Problem details
All lines in the data below carrying the string "wallet" are to be located and copied.

── Extracted records ──

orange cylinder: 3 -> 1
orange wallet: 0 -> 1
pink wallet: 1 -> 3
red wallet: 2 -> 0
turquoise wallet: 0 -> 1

───

Completed task
orange wallet: 0 -> 1
pink wallet: 1 -> 3
red wallet: 2 -> 0
turquoise wallet: 0 -> 1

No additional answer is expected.